Record excerpts:

----

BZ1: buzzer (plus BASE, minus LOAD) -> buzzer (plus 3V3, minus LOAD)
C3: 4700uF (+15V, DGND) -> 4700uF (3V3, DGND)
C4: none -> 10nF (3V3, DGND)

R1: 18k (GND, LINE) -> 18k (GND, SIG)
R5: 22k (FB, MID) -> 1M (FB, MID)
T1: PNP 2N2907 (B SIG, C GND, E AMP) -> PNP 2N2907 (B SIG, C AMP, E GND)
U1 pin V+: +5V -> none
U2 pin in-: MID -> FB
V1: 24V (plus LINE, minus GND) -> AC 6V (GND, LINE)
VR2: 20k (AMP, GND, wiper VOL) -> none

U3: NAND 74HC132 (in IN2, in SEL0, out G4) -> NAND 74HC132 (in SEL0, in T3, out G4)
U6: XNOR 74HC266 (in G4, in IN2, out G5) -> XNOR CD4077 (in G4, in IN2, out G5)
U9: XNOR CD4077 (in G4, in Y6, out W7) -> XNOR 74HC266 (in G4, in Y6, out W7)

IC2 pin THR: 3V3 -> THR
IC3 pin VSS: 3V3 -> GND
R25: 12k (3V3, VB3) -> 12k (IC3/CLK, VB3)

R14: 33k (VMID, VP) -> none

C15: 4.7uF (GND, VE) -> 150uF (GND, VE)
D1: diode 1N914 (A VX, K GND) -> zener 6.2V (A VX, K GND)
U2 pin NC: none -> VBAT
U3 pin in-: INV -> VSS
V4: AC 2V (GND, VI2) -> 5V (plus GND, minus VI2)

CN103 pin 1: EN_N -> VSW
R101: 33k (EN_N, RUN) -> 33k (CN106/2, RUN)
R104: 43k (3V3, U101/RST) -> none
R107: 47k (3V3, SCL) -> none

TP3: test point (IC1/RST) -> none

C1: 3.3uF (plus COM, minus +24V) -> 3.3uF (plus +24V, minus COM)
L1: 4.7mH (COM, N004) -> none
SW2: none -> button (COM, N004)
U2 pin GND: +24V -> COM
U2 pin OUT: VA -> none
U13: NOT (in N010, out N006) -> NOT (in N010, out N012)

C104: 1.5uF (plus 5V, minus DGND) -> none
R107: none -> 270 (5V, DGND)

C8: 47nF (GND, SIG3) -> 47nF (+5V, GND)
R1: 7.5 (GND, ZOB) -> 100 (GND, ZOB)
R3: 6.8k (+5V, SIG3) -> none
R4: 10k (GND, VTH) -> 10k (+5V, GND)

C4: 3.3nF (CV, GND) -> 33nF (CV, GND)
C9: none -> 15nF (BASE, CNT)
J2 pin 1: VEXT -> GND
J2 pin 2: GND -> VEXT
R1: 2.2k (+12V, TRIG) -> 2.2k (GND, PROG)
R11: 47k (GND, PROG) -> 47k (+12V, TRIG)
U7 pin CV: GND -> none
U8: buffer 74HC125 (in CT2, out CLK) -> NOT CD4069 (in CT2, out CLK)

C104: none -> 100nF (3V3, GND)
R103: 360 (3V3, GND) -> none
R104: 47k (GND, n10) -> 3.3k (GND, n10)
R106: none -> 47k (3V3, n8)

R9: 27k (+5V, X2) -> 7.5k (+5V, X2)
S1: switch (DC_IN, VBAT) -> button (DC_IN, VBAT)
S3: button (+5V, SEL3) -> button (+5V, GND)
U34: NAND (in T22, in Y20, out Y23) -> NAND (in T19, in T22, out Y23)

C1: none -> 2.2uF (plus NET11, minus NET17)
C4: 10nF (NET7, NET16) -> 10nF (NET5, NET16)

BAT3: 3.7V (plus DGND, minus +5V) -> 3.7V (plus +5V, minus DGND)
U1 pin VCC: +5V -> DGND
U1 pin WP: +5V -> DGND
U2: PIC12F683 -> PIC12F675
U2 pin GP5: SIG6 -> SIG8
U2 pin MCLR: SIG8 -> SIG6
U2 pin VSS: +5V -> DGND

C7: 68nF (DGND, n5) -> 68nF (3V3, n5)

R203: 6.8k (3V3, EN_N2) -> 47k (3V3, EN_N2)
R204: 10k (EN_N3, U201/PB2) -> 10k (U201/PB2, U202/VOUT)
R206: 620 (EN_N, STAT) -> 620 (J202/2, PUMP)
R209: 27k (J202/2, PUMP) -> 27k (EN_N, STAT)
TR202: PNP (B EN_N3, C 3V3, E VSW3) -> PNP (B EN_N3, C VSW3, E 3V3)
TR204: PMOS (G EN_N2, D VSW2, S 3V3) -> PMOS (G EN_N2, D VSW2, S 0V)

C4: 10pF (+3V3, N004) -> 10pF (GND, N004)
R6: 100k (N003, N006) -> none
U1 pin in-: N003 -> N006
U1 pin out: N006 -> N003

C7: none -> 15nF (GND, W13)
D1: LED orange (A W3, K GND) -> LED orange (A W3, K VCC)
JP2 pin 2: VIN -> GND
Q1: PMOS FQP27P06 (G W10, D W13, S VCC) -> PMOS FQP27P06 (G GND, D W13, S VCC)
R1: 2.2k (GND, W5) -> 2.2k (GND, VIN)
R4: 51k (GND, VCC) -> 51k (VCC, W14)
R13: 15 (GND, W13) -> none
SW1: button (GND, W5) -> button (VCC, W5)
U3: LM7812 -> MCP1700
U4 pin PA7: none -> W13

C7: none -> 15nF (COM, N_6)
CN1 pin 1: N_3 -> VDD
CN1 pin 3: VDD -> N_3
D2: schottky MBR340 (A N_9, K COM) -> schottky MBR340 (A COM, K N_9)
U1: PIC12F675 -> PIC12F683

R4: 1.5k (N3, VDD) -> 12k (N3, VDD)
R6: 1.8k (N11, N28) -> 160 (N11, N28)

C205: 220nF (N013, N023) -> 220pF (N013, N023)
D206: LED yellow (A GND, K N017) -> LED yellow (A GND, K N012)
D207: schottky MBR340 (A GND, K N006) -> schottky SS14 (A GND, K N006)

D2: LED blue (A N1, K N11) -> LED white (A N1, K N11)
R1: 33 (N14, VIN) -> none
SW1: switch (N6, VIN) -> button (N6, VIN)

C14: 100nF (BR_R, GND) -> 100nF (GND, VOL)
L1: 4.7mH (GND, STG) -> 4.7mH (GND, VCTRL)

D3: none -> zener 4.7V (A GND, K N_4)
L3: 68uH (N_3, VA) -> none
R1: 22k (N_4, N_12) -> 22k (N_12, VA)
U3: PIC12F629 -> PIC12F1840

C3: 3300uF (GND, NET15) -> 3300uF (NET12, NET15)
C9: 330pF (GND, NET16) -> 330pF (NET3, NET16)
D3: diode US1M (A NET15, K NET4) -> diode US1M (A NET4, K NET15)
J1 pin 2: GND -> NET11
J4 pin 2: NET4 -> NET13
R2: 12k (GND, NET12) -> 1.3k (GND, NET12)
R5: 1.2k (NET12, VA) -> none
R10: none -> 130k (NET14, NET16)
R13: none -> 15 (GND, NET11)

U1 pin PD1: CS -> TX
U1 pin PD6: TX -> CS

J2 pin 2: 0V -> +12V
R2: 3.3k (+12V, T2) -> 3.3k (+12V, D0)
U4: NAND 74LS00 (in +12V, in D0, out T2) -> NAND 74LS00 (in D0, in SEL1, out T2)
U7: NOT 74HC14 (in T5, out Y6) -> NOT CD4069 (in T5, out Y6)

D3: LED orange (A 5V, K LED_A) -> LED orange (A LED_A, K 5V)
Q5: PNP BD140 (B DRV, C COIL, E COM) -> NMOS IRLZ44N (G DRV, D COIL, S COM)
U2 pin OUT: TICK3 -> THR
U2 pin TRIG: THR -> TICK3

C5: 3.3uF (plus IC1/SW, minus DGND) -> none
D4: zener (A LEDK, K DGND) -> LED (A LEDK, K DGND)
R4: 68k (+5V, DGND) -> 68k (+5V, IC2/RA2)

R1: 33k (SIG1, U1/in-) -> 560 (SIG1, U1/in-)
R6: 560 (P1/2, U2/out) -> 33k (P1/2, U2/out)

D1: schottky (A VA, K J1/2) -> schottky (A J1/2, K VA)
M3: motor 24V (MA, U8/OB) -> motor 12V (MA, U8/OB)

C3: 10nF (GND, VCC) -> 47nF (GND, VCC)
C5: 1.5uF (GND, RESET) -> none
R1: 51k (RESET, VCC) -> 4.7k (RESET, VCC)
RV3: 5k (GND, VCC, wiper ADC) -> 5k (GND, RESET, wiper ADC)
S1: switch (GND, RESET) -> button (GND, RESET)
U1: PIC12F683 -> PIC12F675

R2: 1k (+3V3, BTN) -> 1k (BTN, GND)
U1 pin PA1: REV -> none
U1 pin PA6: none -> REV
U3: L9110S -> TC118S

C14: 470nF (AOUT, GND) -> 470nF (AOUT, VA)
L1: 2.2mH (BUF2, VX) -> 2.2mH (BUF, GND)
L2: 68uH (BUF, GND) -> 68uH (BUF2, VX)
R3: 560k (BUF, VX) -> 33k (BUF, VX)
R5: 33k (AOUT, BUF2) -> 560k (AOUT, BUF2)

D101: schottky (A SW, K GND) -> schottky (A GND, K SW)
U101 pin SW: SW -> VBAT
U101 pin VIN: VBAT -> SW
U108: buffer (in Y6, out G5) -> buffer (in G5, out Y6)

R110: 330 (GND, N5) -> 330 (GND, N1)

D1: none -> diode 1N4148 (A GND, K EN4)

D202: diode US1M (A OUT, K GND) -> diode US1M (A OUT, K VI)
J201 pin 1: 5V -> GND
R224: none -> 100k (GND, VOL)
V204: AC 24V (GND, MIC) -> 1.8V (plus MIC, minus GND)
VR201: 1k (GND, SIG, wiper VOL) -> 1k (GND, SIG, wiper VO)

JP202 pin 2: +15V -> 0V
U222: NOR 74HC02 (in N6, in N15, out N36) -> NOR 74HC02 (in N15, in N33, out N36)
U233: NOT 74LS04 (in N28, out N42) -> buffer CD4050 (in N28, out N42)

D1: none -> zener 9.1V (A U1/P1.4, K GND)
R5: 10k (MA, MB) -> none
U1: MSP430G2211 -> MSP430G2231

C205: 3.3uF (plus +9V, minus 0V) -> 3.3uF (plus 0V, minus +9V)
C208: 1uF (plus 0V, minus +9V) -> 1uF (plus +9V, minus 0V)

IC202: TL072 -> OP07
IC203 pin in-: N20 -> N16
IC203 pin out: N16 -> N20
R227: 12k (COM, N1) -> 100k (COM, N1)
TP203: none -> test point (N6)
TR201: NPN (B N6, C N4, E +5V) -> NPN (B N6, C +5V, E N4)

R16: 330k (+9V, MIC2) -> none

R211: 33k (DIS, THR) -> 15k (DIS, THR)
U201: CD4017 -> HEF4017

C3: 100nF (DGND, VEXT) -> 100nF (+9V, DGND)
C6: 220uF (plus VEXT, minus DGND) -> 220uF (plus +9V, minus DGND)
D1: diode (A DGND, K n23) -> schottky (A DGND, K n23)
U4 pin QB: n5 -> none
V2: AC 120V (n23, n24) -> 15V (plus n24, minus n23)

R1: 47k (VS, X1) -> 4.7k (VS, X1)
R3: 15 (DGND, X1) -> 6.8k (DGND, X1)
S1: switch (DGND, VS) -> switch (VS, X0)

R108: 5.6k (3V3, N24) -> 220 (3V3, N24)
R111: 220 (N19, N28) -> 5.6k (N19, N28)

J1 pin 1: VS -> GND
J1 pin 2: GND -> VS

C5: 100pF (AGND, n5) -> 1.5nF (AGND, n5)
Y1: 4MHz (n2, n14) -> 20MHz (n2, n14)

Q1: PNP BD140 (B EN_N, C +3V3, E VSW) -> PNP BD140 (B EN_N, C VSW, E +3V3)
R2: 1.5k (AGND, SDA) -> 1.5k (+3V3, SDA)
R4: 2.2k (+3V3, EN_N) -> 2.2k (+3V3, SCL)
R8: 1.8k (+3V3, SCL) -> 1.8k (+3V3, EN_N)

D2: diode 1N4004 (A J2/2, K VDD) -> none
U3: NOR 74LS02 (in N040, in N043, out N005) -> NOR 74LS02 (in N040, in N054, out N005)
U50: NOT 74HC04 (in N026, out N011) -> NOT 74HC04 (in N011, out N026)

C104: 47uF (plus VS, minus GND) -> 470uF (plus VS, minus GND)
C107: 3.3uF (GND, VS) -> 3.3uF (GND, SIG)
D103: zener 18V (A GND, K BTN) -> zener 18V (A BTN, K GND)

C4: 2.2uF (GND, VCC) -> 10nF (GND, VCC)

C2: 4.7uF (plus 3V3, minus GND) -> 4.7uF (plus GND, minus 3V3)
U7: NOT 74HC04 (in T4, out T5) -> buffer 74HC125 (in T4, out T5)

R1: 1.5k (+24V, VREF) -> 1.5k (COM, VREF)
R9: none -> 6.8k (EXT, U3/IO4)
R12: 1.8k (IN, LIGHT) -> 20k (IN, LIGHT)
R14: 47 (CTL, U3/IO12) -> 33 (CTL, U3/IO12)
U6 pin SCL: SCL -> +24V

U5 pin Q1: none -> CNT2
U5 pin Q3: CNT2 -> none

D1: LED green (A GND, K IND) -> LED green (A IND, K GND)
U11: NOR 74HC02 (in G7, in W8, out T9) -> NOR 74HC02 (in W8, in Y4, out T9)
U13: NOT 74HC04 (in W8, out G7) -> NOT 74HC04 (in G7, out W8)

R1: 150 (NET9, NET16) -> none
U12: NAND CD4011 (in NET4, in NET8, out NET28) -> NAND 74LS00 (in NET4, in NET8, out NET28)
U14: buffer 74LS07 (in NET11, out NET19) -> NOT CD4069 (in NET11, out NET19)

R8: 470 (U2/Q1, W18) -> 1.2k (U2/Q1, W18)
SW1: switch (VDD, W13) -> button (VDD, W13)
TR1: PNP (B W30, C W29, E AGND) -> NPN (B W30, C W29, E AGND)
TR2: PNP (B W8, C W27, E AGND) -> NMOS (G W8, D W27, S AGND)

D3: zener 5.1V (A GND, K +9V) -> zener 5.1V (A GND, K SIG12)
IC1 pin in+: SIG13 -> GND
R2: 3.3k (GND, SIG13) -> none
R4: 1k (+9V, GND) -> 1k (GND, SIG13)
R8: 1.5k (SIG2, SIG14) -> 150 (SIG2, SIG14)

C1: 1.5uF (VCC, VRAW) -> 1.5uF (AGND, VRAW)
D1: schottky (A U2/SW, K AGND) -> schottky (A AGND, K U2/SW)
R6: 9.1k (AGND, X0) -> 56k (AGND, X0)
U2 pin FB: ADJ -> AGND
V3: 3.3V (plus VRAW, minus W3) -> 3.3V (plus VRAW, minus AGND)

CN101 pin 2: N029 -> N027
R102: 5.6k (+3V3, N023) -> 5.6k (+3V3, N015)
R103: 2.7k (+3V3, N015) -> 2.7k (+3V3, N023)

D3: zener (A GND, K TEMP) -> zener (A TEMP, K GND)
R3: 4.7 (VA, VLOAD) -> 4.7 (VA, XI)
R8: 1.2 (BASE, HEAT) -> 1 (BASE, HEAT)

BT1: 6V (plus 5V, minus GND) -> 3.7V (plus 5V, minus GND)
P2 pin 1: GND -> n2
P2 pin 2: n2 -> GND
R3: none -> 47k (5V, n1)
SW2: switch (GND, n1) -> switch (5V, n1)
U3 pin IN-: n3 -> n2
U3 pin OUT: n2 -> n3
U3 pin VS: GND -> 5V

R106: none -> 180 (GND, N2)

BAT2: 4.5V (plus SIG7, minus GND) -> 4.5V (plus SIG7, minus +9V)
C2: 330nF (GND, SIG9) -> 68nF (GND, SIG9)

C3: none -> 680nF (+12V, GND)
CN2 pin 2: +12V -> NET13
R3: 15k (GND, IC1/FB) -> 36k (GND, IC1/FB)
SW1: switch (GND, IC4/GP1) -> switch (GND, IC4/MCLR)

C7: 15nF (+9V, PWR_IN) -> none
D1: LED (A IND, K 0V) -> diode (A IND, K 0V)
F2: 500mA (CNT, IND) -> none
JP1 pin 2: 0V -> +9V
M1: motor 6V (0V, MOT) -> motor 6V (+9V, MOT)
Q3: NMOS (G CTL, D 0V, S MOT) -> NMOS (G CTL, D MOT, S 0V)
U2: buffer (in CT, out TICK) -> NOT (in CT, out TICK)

----

Work required: Within the data above, the lines from the one with "C4: 10nF (NET7, NET16) -> 10nF (NET5, NET16)" to the one with "C7: none -> 15nF (GND, W13)" must be repeated exactly; no other line belongs in the answer.

Task response:
C4: 10nF (NET7, NET16) -> 10nF (NET5, NET16)

BAT3: 3.7V (plus DGND, minus +5V) -> 3.7V (plus +5V, minus DGND)
U1 pin VCC: +5V -> DGND
U1 pin WP: +5V -> DGND
U2: PIC12F683 -> PIC12F675
U2 pin GP5: SIG6 -> SIG8
U2 pin MCLR: SIG8 -> SIG6
U2 pin VSS: +5V -> DGND

C7: 68nF (DGND, n5) -> 68nF (3V3, n5)

R203: 6.8k (3V3, EN_N2) -> 47k (3V3, EN_N2)
R204: 10k (EN_N3, U201/PB2) -> 10k (U201/PB2, U202/VOUT)
R206: 620 (EN_N, STAT) -> 620 (J202/2, PUMP)
R209: 27k (J202/2, PUMP) -> 27k (EN_N, STAT)
TR202: PNP (B EN_N3, C 3V3, E VSW3) -> PNP (B EN_N3, C VSW3, E 3V3)
TR204: PMOS (G EN_N2, D VSW2, S 3V3) -> PMOS (G EN_N2, D VSW2, S 0V)

C4: 10pF (+3V3, N004) -> 10pF (GND, N004)
R6: 100k (N003, N006) -> none
U1 pin in-: N003 -> N006
U1 pin out: N006 -> N003

C7: none -> 15nF (GND, W13)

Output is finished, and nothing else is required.